[Stated problem] Could you render each line of the material below as a JSON list of strings, one string per line, with blank lines omitted?

:: Entries

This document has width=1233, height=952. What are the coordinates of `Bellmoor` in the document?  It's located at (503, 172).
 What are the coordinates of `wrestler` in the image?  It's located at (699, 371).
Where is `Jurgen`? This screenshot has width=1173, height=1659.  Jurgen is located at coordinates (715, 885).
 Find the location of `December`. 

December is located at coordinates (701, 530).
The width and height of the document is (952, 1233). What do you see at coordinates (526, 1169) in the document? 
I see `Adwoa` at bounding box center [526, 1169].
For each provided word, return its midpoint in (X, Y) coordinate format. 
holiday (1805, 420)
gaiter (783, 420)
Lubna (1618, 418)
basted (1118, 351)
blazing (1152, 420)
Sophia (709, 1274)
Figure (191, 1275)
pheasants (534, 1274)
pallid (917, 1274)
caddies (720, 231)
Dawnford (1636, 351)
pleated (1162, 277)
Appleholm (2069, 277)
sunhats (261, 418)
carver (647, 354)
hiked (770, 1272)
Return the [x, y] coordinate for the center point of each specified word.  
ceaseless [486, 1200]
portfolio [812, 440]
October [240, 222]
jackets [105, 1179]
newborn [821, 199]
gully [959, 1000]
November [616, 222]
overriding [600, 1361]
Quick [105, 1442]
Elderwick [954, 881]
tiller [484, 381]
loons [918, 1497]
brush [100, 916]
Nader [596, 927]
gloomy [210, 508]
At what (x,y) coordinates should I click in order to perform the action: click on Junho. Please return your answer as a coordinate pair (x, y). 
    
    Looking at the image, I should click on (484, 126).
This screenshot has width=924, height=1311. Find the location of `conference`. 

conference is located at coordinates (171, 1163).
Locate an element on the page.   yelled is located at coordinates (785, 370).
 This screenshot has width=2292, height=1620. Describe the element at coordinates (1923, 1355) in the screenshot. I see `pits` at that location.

::::

[Exercise response]
[
  "This document has width=1233, height=952. What are the coordinates of `Bellmoor` in the document?  It's located at (503, 172).",
  " What are the coordinates of `wrestler` in the image?  It's located at (699, 371).",
  "Where is `Jurgen`? This screenshot has width=1173, height=1659.  Jurgen is located at coordinates (715, 885).",
  " Find the location of `December`. ",
  "December is located at coordinates (701, 530).",
  "The width and height of the document is (952, 1233). What do you see at coordinates (526, 1169) in the document? ",
  "I see `Adwoa` at bounding box center [526, 1169].",
  "For each provided word, return its midpoint in (X, Y) coordinate format. ",
  "holiday (1805, 420)",
  "gaiter (783, 420)",
  "Lubna (1618, 418)",
  "basted (1118, 351)",
  "blazing (1152, 420)",
  "Sophia (709, 1274)",
  "Figure (191, 1275)",
  "pheasants (534, 1274)",
  "pallid (917, 1274)",
  "caddies (720, 231)",
  "Dawnford (1636, 351)",
  "pleated (1162, 277)",
  "Appleholm (2069, 277)",
  "sunhats (261, 418)",
  "carver (647, 354)",
  "hiked (770, 1272)",
  "Return the [x, y] coordinate for the center point of each specified word.  ",
  "ceaseless [486, 1200]",
  "portfolio [812, 440]",
  "October [240, 222]",
  "jackets [105, 1179]",
  "newborn [821, 199]",
  "gully [959, 1000]",
  "November [616, 222]",
  "overriding [600, 1361]",
  "Quick [105, 1442]",
  "Elderwick [954, 881]",
  "tiller [484, 381]",
  "loons [918, 1497]",
  "brush [100, 916]",
  "Nader [596, 927]",
  "gloomy [210, 508]",
  "At what (x,y) coordinates should I click in order to perform the action: click on Junho. Please return your answer as a coordinate pair (x, y). ",
  "    Looking at the image, I should click on (484, 126).",
  "This screenshot has width=924, height=1311. Find the location of `conference`. ",
  "conference is located at coordinates (171, 1163).",
  "Locate an element on the page.   yelled is located at coordinates (785, 370).",
  " This screenshot has width=2292, height=1620. Describe the element at coordinates (1923, 1355) in the screenshot. I see `pits` at that location."
]